• Exercise description
Everything in the listing below from the line containing "camera: 65 degrees left, 5 degrees down" through the line containing "repainted | grey" must be repeated exactly; the remaining lines are not wanted.

• Information supplied
[Start of Attachment]
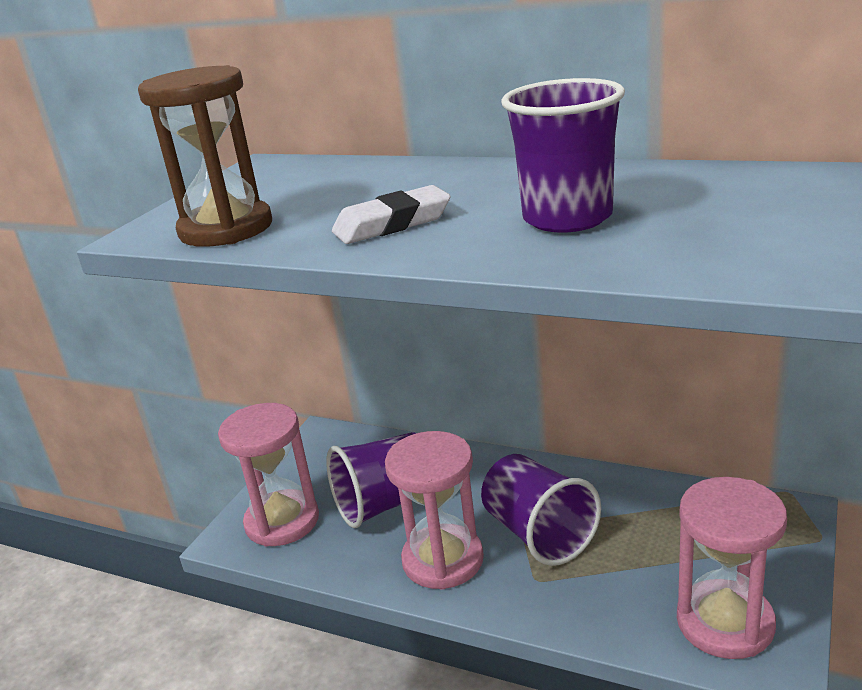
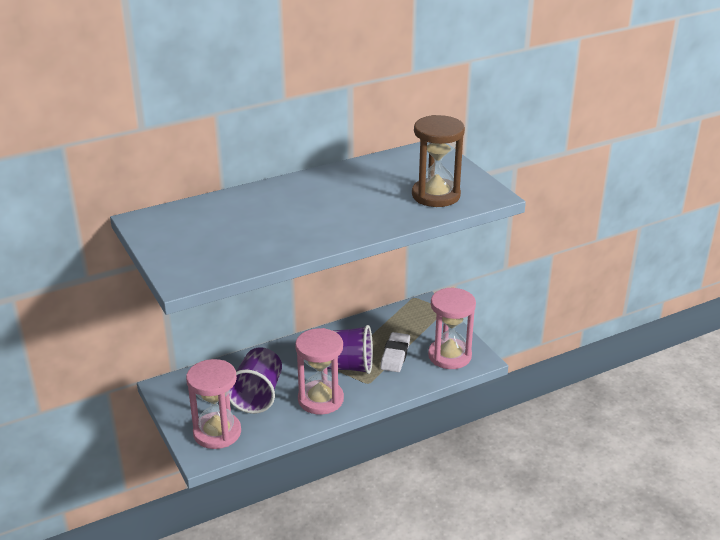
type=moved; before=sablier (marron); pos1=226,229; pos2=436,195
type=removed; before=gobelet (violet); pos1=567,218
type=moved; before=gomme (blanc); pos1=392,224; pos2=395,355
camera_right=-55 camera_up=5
[End of Attachment]
[Start of Attachment]
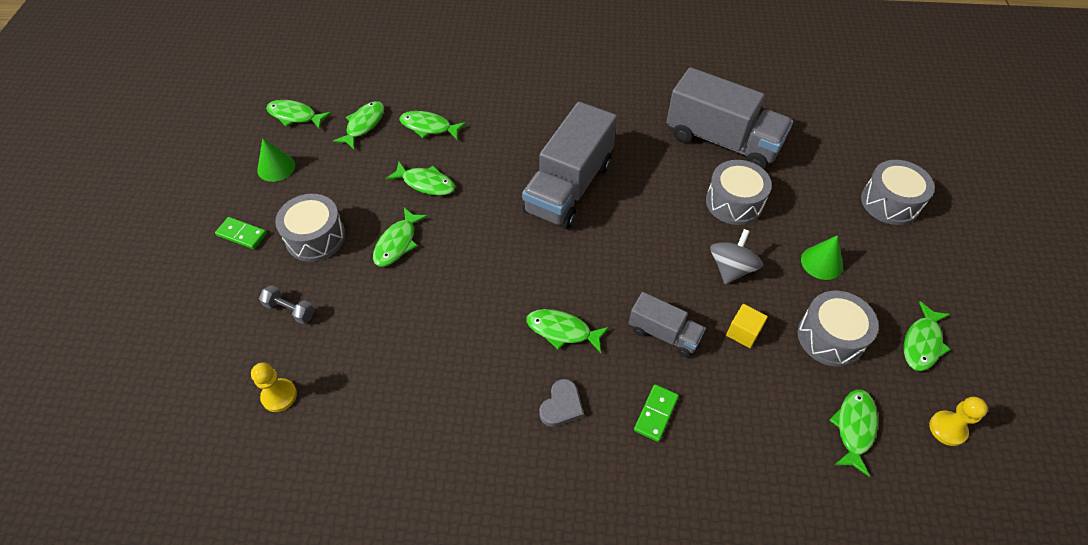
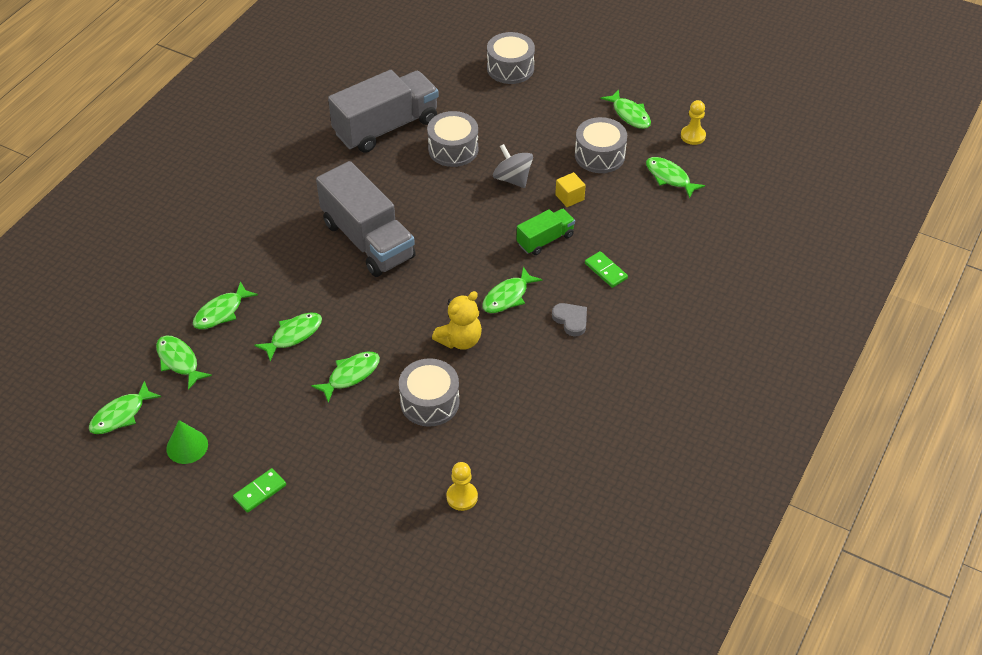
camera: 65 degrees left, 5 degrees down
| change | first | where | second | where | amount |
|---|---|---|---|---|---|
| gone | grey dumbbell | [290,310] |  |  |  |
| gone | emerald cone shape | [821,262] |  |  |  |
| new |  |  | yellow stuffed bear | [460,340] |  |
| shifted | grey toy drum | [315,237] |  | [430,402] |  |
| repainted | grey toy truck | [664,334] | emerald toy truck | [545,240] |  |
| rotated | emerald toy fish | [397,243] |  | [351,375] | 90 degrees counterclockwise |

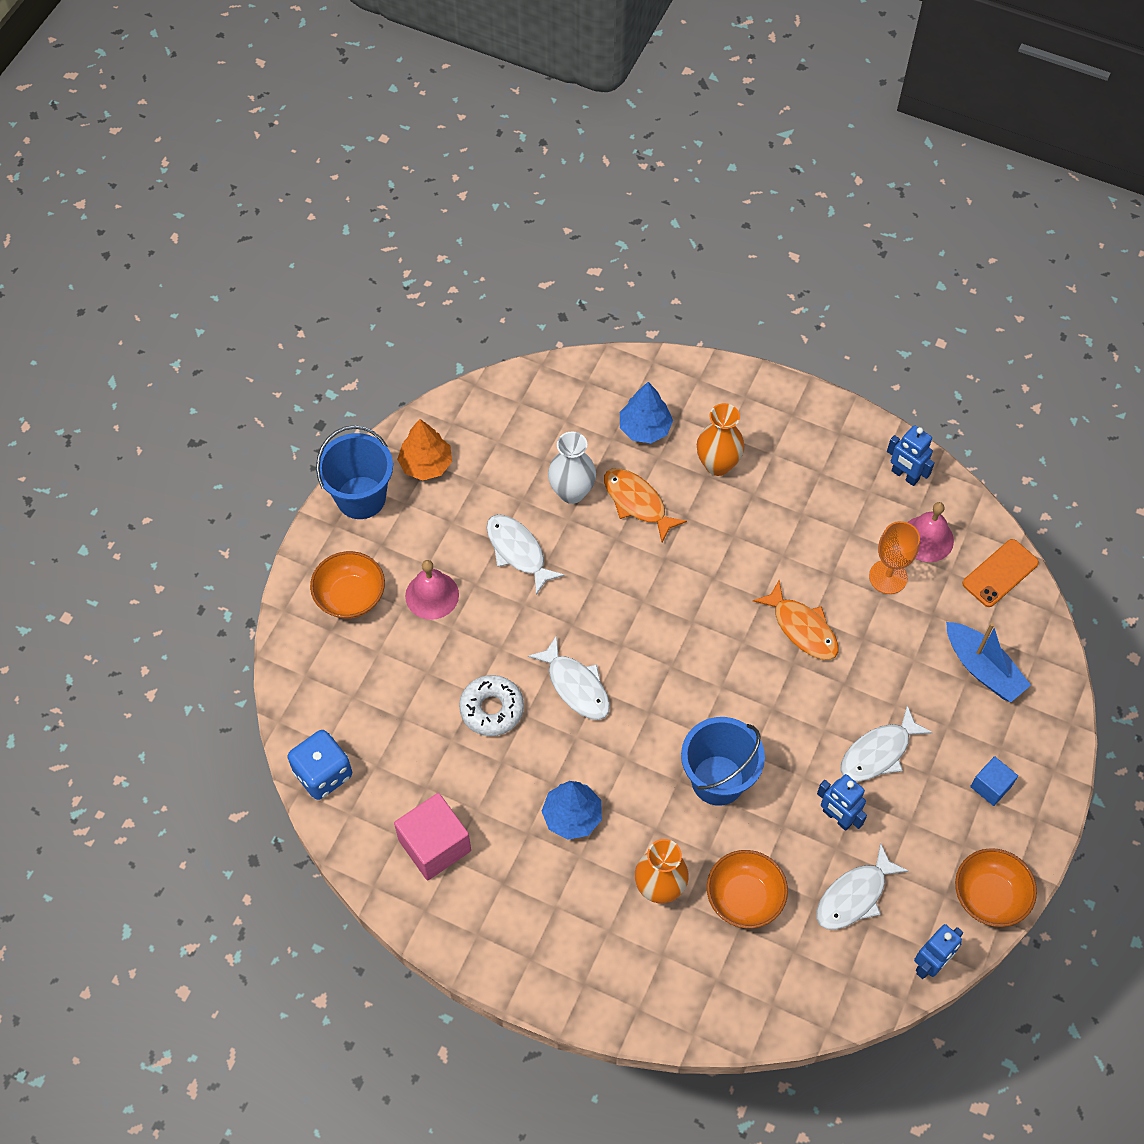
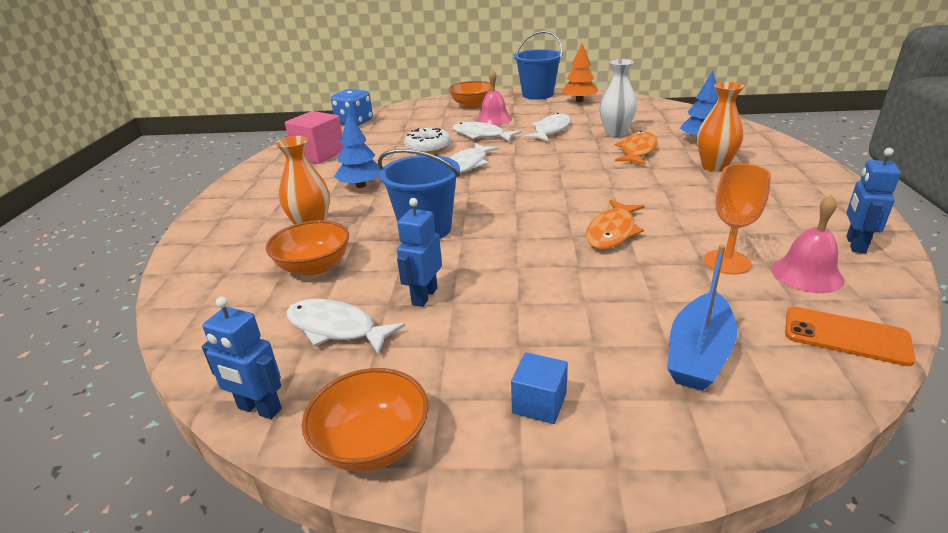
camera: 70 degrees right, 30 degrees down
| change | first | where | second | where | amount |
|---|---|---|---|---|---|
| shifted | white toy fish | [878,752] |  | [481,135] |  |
[End of Attachment]
• Result for this exercise
camera: 65 degrees left, 5 degrees down
| change | first | where | second | where | amount |
|---|---|---|---|---|---|
| gone | grey dumbbell | [290,310] |  |  |  |
| gone | emerald cone shape | [821,262] |  |  |  |
| new |  |  | yellow stuffed bear | [460,340] |  |
| shifted | grey toy drum | [315,237] |  | [430,402] |  |
| repainted | grey toy truck | [664,334] | emerald toy truck | [545,240] |  |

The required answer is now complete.